## DATASET EXTRACT
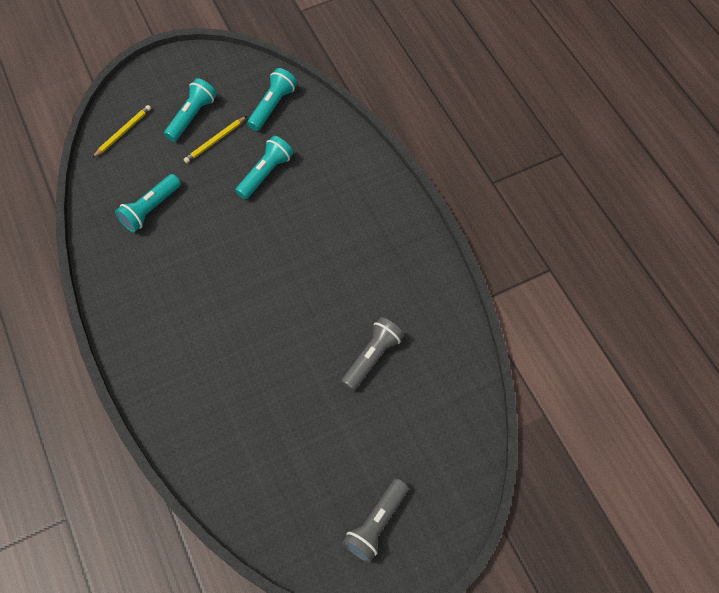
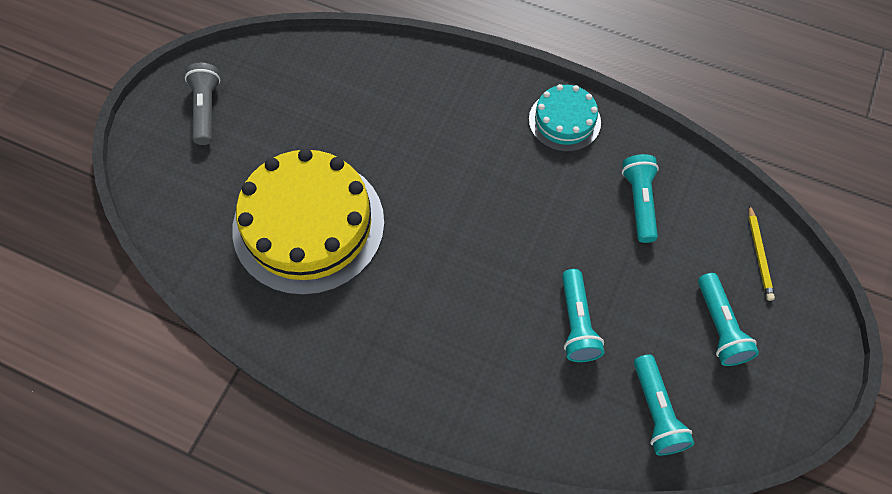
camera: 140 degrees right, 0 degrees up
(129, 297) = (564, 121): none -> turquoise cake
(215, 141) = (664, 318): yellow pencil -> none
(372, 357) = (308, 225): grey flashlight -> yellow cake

## WHAT IS REQUIRED
Send back the data above word for word, with the pictures left out.

## TASK RESULT
camera: 140 degrees right, 0 degrees up
(129, 297) = (564, 121): none -> turquoise cake
(215, 141) = (664, 318): yellow pencil -> none
(372, 357) = (308, 225): grey flashlight -> yellow cake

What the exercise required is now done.